■ WORK INSTRUCTION
Reproduce word for word the lines between those holding "blue pentagon at" and "cyan rectangle at", inclusive, and nothing else from the data below.

■ TASK MATERIAL
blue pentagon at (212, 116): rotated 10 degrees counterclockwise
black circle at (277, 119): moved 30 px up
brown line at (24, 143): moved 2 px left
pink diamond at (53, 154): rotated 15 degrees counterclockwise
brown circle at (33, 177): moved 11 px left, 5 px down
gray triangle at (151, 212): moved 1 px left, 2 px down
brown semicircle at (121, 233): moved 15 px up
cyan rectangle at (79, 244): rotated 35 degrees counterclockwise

...

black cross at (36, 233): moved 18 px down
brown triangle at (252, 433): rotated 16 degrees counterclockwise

■ RESULT OF THE TASK
blue pentagon at (212, 116): rotated 10 degrees counterclockwise
black circle at (277, 119): moved 30 px up
brown line at (24, 143): moved 2 px left
pink diamond at (53, 154): rotated 15 degrees counterclockwise
brown circle at (33, 177): moved 11 px left, 5 px down
gray triangle at (151, 212): moved 1 px left, 2 px down
brown semicircle at (121, 233): moved 15 px up
cyan rectangle at (79, 244): rotated 35 degrees counterclockwise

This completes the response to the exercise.